WHAT IS REQUIRED: Repeat word for word, please, only the lines from the one that includes "IC2: ATtiny45 -> ATtiny85" through the final line of the data.

[Structured diff data]

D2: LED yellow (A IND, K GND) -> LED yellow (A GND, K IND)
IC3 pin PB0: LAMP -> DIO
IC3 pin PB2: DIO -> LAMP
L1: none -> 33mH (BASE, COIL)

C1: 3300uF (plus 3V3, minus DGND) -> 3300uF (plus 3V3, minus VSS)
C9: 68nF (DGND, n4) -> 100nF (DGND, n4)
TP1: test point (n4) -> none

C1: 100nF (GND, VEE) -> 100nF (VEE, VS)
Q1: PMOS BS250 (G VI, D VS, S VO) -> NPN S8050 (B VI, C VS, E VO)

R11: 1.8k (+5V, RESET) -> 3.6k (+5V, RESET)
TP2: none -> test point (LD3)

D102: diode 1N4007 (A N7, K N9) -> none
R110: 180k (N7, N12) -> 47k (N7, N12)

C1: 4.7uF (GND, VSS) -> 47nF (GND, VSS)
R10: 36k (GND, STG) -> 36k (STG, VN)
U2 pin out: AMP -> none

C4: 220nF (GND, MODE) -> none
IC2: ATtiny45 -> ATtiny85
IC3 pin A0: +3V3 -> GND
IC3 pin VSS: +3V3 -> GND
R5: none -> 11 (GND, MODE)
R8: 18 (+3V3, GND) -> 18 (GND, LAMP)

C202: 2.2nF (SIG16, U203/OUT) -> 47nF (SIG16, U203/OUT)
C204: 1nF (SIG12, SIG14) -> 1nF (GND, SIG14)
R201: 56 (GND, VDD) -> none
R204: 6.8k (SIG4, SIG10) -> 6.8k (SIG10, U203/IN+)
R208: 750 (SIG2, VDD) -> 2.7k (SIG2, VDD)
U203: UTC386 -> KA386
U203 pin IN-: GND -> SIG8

ANSWER TO THE EXERCISE:
IC2: ATtiny45 -> ATtiny85
IC3 pin A0: +3V3 -> GND
IC3 pin VSS: +3V3 -> GND
R5: none -> 11 (GND, MODE)
R8: 18 (+3V3, GND) -> 18 (GND, LAMP)

C202: 2.2nF (SIG16, U203/OUT) -> 47nF (SIG16, U203/OUT)
C204: 1nF (SIG12, SIG14) -> 1nF (GND, SIG14)
R201: 56 (GND, VDD) -> none
R204: 6.8k (SIG4, SIG10) -> 6.8k (SIG10, U203/IN+)
R208: 750 (SIG2, VDD) -> 2.7k (SIG2, VDD)
U203: UTC386 -> KA386
U203 pin IN-: GND -> SIG8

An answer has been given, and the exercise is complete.